**TASK DETAILS**
Using the data below, return all lines in which "DRIVER" appears.
======== DATA FOR PROCESSING
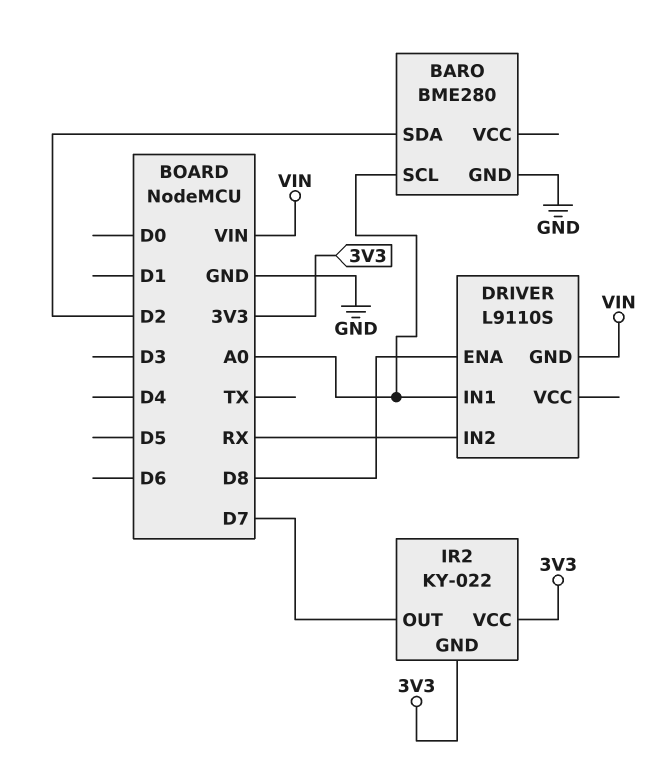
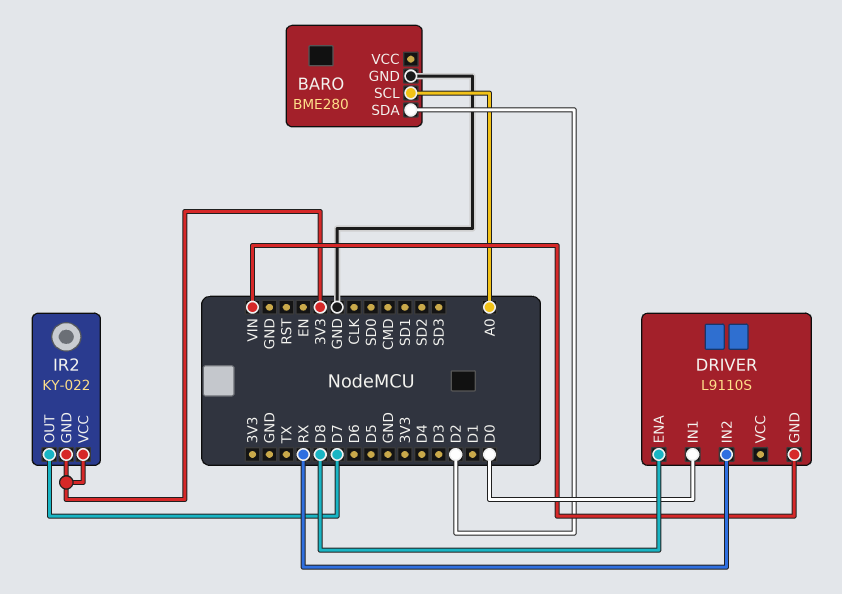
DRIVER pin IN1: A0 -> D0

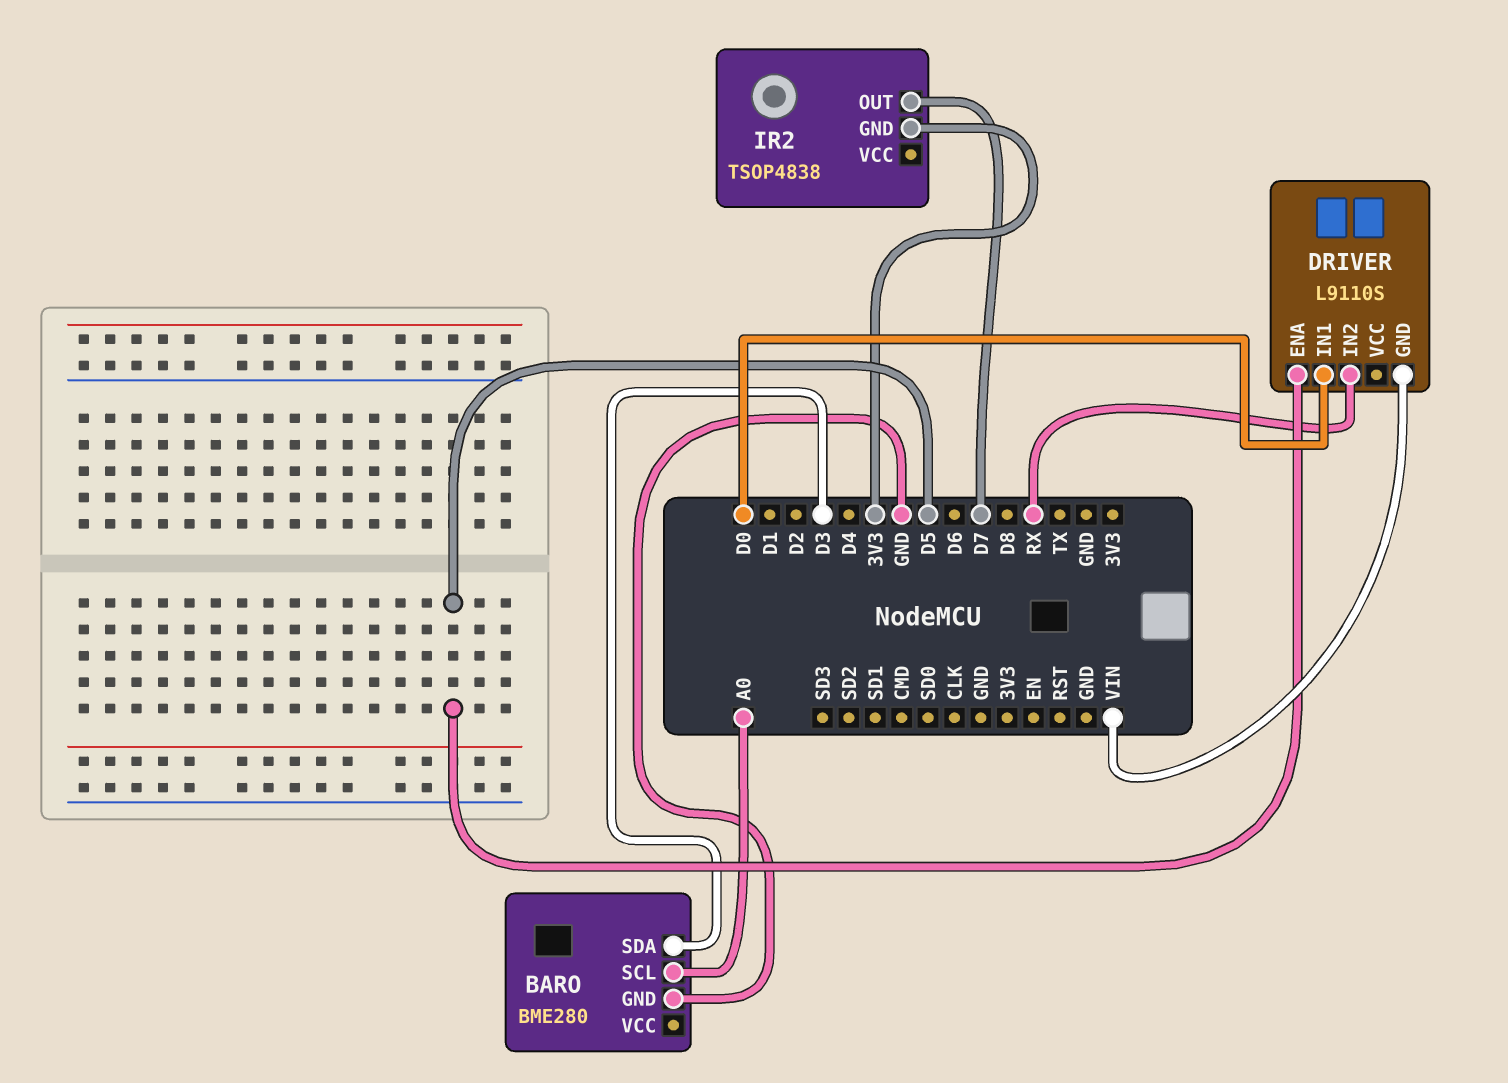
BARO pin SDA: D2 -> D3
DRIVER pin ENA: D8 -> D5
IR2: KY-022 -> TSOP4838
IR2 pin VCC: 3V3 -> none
================
**RESPONSE AREA**
DRIVER pin IN1: A0 -> D0
DRIVER pin ENA: D8 -> D5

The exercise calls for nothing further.